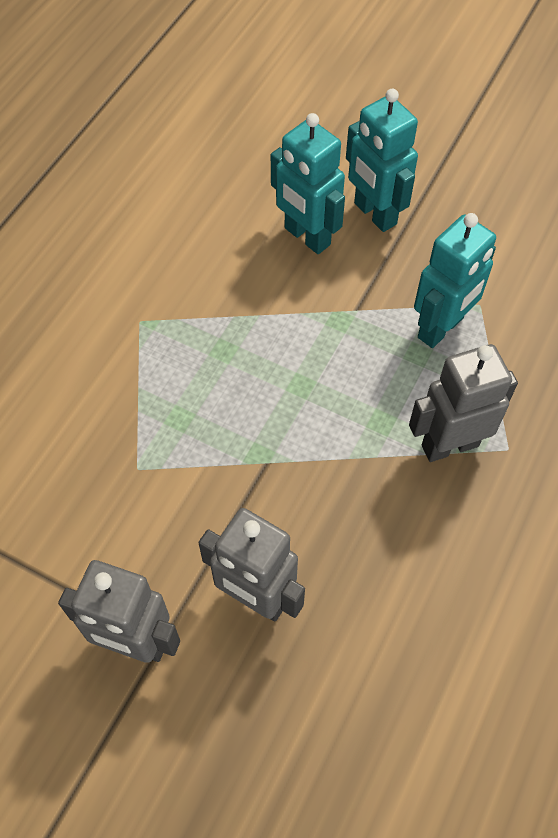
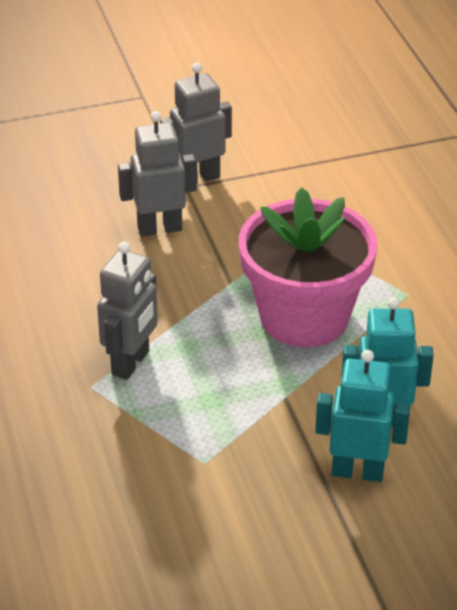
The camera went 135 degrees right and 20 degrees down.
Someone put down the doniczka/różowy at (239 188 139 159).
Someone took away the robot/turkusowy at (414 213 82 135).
================================
▶ WHAT YOU WILL DO
Your answer should be a single number: the count of lines above with the word "Someone".

▶ SOLUTION TO THE PROBLEM
2